## Collected data entries
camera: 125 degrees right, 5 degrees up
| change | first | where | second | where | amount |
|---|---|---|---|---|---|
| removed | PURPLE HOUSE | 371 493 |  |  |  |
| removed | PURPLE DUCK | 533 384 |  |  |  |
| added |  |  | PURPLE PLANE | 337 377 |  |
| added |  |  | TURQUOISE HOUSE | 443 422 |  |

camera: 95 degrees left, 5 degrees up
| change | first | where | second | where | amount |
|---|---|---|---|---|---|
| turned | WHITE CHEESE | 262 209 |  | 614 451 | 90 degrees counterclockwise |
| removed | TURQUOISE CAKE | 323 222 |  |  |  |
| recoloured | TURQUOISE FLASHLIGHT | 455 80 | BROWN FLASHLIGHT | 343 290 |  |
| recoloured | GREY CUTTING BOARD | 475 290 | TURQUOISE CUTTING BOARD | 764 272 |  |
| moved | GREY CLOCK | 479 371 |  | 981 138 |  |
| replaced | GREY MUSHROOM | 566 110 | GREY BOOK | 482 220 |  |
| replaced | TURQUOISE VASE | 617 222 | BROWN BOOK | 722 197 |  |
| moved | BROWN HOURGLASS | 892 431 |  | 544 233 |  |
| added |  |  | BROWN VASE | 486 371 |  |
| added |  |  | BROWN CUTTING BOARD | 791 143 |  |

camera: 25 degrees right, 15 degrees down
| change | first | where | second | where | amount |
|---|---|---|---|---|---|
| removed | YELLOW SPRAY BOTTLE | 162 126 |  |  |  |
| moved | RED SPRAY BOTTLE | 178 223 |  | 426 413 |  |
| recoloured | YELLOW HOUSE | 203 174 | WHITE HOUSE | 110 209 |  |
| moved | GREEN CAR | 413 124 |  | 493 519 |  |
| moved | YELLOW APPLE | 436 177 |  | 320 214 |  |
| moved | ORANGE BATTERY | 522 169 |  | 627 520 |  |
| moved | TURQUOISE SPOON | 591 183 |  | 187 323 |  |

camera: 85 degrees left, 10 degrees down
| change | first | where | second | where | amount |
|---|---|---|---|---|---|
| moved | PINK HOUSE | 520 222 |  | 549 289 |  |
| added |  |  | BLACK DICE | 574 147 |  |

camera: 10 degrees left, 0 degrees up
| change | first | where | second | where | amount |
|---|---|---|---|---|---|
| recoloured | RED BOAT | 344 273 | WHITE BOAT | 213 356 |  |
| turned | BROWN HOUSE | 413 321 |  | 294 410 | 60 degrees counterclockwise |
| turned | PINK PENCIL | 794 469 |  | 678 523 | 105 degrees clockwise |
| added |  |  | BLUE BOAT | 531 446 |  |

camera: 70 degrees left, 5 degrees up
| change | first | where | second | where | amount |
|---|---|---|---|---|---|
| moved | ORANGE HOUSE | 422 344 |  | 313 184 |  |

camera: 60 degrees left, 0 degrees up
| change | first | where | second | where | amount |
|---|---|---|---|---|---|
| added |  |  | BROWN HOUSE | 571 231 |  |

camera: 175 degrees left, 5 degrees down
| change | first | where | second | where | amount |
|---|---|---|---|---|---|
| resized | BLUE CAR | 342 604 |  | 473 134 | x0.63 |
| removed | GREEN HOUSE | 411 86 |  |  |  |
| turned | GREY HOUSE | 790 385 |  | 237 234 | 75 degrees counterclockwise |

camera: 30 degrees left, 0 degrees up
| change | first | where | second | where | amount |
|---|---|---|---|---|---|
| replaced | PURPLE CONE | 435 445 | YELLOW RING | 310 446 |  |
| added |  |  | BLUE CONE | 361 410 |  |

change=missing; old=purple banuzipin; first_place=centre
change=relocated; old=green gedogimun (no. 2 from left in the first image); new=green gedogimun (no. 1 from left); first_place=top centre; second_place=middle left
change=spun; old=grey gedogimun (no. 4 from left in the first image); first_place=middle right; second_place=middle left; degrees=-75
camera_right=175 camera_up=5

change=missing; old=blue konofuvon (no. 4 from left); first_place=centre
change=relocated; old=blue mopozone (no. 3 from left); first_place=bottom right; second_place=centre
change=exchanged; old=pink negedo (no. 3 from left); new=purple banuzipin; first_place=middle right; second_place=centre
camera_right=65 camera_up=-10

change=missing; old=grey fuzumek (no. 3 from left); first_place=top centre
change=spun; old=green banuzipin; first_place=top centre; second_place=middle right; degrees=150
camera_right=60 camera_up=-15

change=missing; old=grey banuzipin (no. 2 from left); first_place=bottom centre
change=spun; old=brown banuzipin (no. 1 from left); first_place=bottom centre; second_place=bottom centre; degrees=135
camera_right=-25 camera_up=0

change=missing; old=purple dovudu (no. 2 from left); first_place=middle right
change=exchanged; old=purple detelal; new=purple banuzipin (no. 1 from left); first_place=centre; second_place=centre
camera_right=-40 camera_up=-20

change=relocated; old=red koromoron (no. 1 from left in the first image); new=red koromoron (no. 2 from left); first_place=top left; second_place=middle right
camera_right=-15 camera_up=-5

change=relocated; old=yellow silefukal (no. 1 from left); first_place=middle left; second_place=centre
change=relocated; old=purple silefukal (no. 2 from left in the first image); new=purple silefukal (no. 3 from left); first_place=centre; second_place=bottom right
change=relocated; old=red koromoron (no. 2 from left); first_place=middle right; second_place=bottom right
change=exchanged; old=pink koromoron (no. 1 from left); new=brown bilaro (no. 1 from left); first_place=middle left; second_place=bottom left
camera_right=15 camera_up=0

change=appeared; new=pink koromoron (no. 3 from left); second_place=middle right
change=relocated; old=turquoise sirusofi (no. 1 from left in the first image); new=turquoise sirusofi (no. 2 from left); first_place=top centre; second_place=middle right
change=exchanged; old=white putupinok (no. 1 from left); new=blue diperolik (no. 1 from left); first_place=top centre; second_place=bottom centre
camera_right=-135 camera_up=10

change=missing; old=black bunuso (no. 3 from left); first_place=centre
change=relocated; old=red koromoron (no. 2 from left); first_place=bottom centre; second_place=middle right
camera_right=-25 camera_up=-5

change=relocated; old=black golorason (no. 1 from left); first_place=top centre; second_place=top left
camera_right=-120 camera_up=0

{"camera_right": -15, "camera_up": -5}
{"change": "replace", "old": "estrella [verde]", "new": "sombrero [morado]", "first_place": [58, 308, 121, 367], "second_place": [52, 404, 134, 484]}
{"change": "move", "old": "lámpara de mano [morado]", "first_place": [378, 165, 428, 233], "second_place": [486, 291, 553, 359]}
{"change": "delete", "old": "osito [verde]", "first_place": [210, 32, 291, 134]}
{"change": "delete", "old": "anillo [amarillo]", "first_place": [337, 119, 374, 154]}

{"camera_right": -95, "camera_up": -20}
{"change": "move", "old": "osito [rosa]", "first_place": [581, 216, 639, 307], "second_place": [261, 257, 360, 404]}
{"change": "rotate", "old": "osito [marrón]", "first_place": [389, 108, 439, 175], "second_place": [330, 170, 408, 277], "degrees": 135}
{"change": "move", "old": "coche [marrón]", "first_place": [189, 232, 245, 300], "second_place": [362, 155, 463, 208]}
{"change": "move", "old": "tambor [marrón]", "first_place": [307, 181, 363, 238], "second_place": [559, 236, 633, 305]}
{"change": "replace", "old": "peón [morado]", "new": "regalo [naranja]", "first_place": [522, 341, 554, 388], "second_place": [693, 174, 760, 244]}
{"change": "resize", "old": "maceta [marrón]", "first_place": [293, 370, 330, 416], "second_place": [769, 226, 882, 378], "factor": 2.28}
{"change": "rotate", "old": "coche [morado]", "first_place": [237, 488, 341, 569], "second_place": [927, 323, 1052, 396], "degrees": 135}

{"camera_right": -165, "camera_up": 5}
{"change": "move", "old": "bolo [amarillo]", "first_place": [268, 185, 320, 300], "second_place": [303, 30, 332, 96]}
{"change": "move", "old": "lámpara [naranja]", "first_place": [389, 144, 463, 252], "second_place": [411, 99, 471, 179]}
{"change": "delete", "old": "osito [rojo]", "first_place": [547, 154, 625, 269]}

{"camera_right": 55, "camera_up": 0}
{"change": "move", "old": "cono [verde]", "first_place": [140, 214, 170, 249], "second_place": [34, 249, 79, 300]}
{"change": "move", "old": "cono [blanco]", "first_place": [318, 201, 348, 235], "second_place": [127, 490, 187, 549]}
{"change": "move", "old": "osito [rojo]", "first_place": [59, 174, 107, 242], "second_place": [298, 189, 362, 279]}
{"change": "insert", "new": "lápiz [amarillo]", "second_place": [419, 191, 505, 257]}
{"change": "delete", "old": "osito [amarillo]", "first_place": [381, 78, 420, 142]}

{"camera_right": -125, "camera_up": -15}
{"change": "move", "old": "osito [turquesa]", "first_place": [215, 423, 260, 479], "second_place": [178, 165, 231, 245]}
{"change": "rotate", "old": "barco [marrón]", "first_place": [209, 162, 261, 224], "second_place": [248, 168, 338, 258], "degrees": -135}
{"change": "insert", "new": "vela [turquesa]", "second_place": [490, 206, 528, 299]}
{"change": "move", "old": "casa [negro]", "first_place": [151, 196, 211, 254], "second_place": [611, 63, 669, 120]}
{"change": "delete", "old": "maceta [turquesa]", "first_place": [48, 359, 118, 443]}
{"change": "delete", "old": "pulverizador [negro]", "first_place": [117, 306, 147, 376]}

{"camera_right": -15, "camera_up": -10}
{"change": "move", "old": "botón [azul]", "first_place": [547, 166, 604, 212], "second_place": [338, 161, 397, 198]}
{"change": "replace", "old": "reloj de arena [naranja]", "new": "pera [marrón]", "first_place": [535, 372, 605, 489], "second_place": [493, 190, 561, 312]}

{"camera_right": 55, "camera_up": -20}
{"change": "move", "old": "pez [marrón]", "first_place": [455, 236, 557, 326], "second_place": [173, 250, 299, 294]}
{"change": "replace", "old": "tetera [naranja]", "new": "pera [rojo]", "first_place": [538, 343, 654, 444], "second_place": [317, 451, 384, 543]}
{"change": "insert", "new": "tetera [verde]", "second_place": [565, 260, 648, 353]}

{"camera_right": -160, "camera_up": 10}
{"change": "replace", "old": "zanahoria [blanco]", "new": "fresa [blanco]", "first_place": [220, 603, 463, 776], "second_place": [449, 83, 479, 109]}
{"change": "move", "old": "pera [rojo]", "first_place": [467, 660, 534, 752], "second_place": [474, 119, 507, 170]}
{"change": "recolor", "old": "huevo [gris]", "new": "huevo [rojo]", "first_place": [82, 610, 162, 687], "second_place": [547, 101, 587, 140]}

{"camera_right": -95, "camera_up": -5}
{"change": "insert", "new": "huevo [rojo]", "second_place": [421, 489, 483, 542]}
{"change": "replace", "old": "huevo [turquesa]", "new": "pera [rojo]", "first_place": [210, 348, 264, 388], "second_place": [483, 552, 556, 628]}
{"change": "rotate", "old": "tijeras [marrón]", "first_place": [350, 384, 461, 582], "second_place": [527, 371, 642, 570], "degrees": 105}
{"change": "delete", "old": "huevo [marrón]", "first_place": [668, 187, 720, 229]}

## What needs to be done
Transcribe the records from their first line. Stop after the line with "PURPLE PLANE |", including it.

## Written reply
camera: 125 degrees right, 5 degrees up
| change | first | where | second | where | amount |
|---|---|---|---|---|---|
| removed | PURPLE HOUSE | 371 493 |  |  |  |
| removed | PURPLE DUCK | 533 384 |  |  |  |
| added |  |  | PURPLE PLANE | 337 377 |  |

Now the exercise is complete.